▶ EXERCISE: Your answer should consist only of the lines below from the one with "tan plate B10:C10" through the one with "blue plate H1", copied exactly.

START DATA SUPPLIED

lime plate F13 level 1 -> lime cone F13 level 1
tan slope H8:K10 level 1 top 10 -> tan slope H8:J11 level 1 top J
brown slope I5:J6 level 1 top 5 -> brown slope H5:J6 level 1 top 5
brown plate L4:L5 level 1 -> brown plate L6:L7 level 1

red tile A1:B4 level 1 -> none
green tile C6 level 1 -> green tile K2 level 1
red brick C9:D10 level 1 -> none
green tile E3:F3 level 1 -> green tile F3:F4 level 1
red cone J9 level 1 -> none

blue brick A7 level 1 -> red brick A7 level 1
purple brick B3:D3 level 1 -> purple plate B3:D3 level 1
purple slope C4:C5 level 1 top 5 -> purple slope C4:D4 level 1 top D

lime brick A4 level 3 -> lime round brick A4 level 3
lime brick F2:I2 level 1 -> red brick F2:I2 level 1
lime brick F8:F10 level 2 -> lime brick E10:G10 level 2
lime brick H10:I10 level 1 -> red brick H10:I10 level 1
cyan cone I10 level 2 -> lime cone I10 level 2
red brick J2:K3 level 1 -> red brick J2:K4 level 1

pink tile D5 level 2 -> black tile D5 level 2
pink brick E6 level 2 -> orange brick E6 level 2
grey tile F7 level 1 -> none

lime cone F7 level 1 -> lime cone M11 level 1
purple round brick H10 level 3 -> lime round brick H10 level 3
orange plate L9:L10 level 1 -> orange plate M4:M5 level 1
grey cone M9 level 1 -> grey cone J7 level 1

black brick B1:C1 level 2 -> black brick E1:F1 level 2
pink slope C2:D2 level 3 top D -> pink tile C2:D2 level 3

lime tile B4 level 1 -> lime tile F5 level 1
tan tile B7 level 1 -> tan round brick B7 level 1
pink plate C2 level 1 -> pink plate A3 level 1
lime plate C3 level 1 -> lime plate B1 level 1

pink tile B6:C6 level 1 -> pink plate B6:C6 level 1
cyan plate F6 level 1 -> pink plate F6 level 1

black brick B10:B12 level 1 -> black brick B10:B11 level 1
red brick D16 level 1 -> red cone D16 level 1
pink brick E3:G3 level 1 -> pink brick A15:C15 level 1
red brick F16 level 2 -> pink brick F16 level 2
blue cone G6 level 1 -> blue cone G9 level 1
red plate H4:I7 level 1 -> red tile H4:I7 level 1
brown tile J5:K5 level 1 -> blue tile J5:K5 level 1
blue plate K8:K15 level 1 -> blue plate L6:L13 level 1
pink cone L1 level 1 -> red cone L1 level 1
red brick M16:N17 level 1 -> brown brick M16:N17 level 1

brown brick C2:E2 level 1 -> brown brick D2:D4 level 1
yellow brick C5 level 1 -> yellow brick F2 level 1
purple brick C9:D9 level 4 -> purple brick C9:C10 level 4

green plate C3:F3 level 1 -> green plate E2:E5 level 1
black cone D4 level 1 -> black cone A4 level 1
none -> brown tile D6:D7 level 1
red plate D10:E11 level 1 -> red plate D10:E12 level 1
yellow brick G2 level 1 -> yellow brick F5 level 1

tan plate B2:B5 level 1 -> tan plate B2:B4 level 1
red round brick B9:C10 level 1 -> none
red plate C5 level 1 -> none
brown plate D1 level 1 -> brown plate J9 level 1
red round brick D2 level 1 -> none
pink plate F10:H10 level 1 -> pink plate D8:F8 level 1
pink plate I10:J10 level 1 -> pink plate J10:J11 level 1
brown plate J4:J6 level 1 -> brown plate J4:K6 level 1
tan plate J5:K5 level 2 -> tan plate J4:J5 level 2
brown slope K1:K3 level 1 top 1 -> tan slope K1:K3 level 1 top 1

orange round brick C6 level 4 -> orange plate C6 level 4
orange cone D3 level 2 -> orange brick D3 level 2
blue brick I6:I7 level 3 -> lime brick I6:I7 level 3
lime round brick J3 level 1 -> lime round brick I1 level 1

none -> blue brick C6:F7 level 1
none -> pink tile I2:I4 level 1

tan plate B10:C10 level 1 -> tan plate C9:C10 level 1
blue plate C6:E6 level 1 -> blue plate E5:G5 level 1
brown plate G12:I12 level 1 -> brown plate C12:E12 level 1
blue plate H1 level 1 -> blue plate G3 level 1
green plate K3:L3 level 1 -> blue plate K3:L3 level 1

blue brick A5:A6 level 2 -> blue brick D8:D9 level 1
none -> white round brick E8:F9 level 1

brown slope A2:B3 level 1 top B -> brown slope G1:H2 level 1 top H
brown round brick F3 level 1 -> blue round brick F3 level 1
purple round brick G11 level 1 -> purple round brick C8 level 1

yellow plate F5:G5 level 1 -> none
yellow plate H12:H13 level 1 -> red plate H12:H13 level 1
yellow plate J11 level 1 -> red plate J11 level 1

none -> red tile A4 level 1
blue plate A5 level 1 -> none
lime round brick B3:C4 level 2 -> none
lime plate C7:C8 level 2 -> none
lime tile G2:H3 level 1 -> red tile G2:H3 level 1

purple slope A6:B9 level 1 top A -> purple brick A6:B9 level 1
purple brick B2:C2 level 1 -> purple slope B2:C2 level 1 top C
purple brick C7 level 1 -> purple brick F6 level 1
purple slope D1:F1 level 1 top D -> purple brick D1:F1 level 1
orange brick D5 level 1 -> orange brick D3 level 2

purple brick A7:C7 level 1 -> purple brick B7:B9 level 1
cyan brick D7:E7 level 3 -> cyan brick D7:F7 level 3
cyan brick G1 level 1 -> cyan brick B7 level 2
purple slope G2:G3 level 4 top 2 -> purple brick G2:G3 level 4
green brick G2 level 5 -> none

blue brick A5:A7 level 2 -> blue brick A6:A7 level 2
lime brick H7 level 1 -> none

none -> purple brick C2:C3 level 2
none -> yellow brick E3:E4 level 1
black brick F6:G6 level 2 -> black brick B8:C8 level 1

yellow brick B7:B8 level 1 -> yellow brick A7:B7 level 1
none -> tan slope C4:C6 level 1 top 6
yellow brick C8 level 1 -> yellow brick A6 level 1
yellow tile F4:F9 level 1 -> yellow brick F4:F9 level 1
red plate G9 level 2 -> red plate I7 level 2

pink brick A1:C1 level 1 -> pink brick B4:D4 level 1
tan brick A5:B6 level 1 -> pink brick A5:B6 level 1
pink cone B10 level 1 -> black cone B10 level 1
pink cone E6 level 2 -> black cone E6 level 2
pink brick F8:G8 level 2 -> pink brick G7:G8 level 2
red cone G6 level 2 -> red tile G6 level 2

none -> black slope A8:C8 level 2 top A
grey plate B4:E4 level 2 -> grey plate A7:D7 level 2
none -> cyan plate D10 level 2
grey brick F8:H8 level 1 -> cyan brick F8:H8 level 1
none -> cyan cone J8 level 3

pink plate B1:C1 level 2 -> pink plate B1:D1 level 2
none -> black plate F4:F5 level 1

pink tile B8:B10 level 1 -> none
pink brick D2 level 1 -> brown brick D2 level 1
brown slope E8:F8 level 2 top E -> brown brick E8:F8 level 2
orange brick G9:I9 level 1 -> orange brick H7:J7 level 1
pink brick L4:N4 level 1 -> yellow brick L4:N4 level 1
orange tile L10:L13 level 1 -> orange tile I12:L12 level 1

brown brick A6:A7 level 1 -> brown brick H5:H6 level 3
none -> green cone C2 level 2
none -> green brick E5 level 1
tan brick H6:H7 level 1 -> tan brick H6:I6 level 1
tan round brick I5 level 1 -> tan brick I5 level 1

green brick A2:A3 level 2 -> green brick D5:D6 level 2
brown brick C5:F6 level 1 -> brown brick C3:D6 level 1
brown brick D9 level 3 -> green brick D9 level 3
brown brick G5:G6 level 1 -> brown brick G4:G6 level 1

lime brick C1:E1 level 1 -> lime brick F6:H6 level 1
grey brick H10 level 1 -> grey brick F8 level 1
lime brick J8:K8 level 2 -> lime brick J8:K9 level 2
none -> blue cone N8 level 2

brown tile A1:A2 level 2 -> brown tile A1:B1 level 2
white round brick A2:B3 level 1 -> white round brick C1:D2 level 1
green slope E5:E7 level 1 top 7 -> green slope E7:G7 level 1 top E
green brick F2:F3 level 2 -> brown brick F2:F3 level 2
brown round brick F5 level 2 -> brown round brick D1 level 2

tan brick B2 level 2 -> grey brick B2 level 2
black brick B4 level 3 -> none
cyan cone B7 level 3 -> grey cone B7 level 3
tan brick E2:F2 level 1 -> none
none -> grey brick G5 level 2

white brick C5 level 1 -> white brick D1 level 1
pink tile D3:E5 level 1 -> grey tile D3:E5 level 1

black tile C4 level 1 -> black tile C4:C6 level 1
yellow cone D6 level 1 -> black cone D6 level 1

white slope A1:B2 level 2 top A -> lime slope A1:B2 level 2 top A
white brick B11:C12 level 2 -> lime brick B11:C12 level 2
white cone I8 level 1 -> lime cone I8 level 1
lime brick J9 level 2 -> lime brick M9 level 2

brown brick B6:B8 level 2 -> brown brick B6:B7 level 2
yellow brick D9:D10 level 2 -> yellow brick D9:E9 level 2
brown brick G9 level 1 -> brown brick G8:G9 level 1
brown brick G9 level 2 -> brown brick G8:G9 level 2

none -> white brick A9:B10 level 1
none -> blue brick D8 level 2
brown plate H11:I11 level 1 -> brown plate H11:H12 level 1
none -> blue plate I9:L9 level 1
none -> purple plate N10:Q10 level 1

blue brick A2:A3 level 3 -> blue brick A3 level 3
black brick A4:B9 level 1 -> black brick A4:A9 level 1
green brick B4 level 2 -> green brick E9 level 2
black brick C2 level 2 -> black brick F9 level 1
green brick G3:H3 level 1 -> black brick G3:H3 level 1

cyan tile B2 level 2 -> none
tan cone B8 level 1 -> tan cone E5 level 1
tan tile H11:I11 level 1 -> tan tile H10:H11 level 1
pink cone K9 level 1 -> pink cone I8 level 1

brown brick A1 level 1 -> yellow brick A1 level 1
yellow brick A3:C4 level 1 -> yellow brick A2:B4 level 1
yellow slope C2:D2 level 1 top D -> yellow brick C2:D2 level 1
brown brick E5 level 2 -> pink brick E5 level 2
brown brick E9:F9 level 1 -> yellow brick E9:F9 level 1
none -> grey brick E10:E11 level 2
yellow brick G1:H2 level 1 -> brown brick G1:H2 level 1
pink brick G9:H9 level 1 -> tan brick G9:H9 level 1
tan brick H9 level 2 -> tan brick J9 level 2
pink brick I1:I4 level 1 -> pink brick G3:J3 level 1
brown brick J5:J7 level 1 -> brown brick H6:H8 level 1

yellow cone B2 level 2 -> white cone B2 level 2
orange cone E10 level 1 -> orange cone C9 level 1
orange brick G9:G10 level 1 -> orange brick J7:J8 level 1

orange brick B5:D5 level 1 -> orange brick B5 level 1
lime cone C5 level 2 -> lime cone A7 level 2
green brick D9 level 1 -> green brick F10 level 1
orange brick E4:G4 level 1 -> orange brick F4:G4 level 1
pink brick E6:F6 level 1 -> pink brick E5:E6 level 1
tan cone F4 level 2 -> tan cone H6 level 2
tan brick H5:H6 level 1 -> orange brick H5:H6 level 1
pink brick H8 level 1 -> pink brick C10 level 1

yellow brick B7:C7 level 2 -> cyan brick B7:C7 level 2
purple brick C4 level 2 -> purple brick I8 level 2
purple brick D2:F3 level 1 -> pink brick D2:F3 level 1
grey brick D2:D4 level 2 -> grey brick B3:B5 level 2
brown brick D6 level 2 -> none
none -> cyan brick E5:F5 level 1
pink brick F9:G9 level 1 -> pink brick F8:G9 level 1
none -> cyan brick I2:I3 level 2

END DATA SUPPLIED

▶ ANSWER:
tan plate B10:C10 level 1 -> tan plate C9:C10 level 1
blue plate C6:E6 level 1 -> blue plate E5:G5 level 1
brown plate G12:I12 level 1 -> brown plate C12:E12 level 1
blue plate H1 level 1 -> blue plate G3 level 1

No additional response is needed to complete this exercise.